**Task objective:**
Exactly the lines from the one containing "The orange gafopik" to the final line below should be output, and no others.

**Information shown:**
========================================

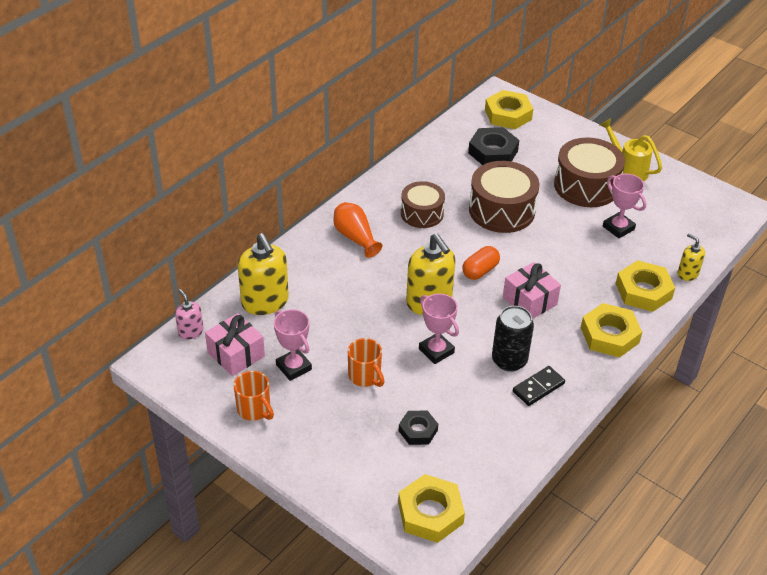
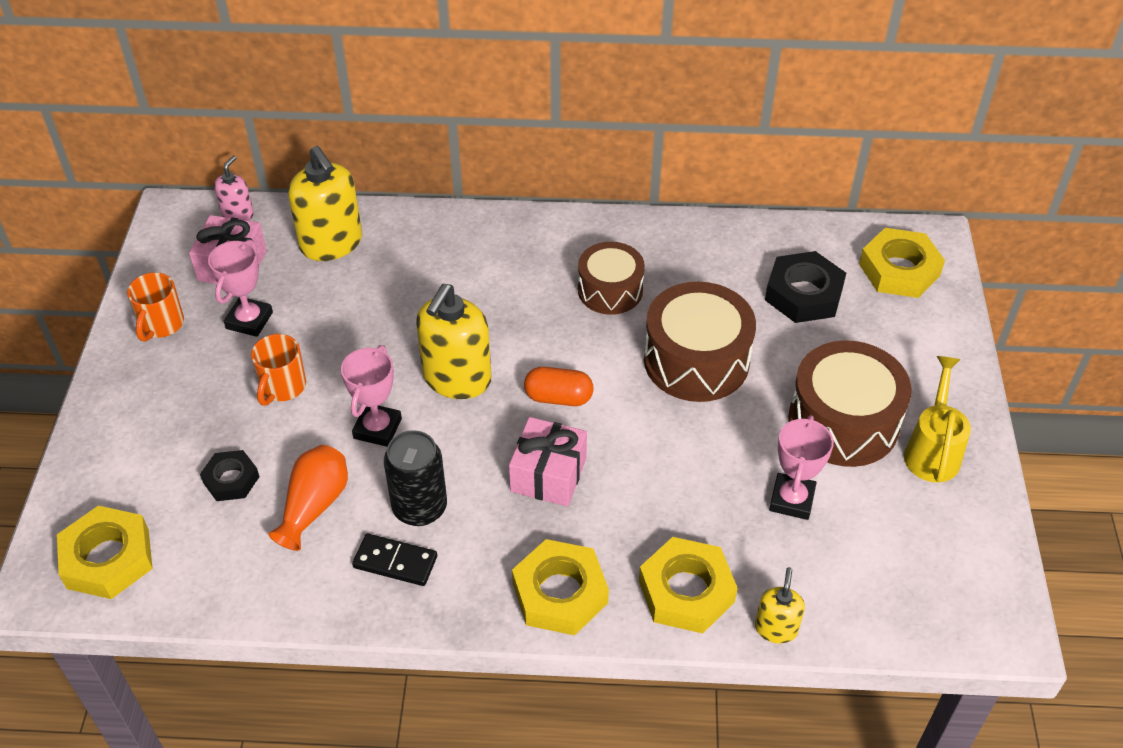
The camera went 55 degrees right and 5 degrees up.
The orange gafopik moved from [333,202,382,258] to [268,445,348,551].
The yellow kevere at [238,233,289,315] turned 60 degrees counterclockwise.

========================================

**Response box:**
The orange gafopik moved from [333,202,382,258] to [268,445,348,551].
The yellow kevere at [238,233,289,315] turned 60 degrees counterclockwise.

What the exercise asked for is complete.